======== Input data ========

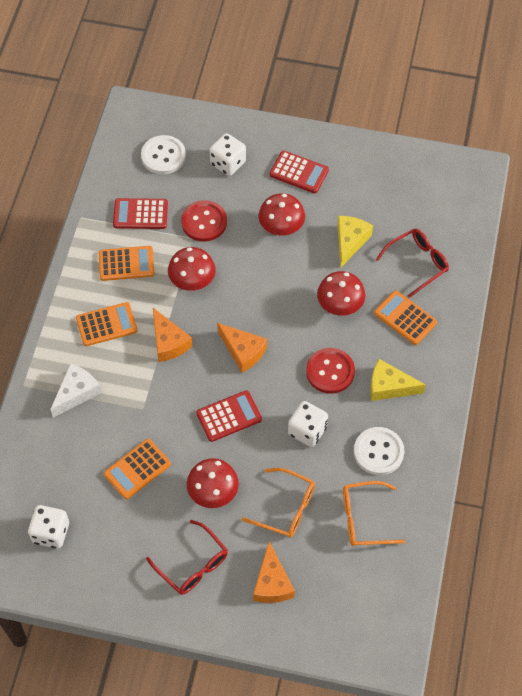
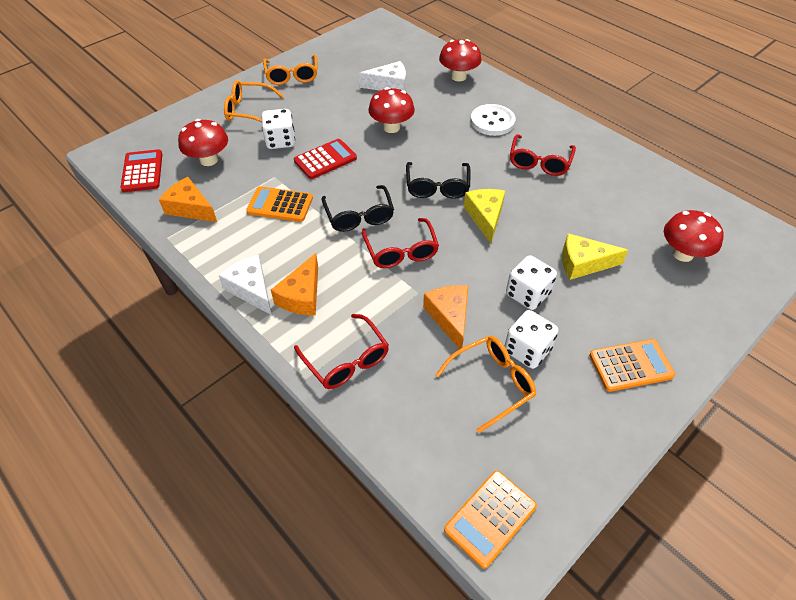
black glasses: 0 -> 2
orange calculator: 4 -> 3
orange glasses: 2 -> 3
red button: 2 -> 0
red calculator: 3 -> 2
red glasses: 2 -> 3
white button: 2 -> 1
white cheese: 1 -> 2

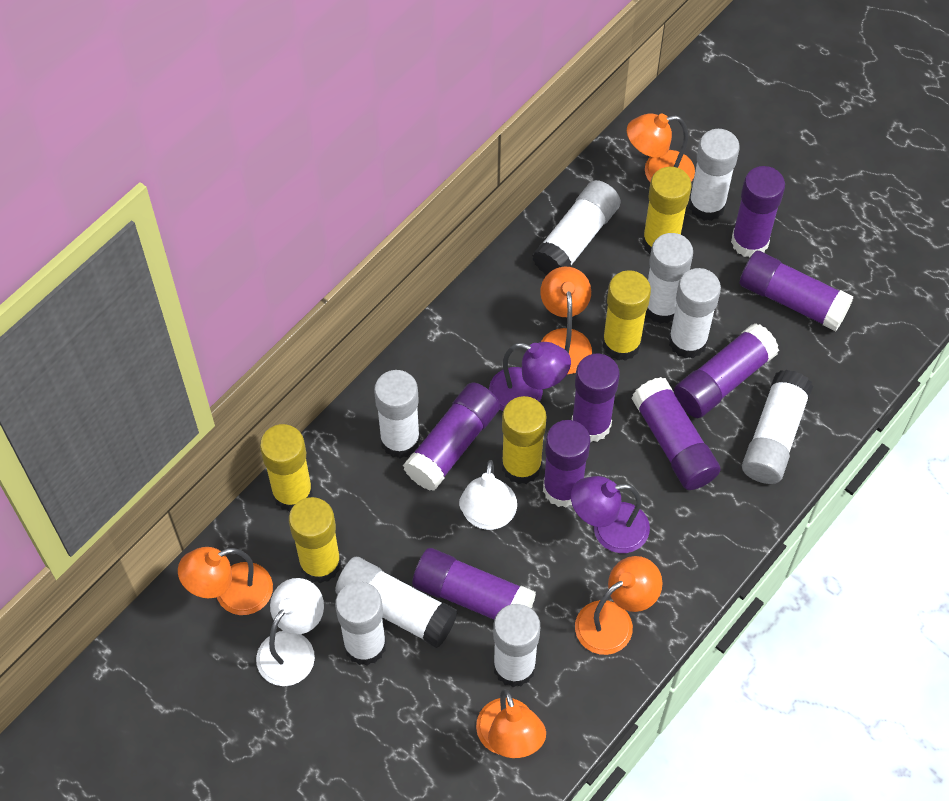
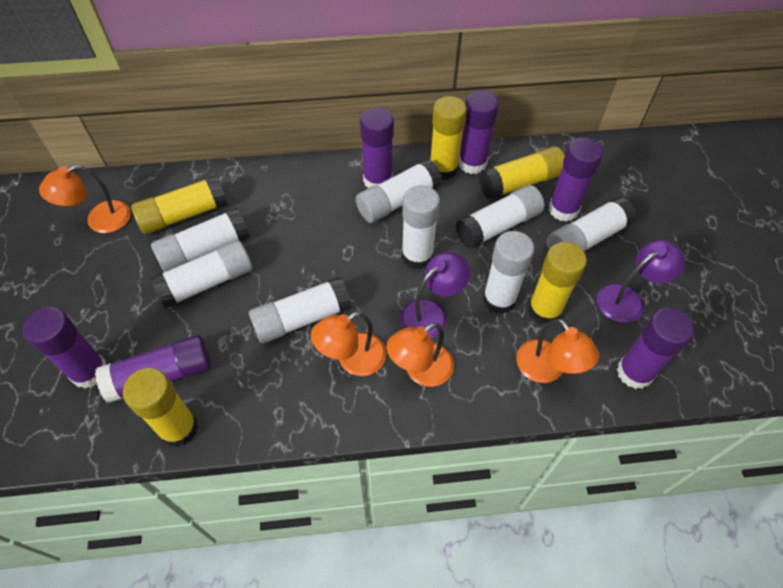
orange lamp: 5 -> 4
purple glue stick: 8 -> 6
white glue stick: 9 -> 8
white lamp: 2 -> 0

========

→ Your instructions
Leaving the pictures behind, return every line above exactly.

→ Expected output
black glasses: 0 -> 2
orange calculator: 4 -> 3
orange glasses: 2 -> 3
red button: 2 -> 0
red calculator: 3 -> 2
red glasses: 2 -> 3
white button: 2 -> 1
white cheese: 1 -> 2

orange lamp: 5 -> 4
purple glue stick: 8 -> 6
white glue stick: 9 -> 8
white lamp: 2 -> 0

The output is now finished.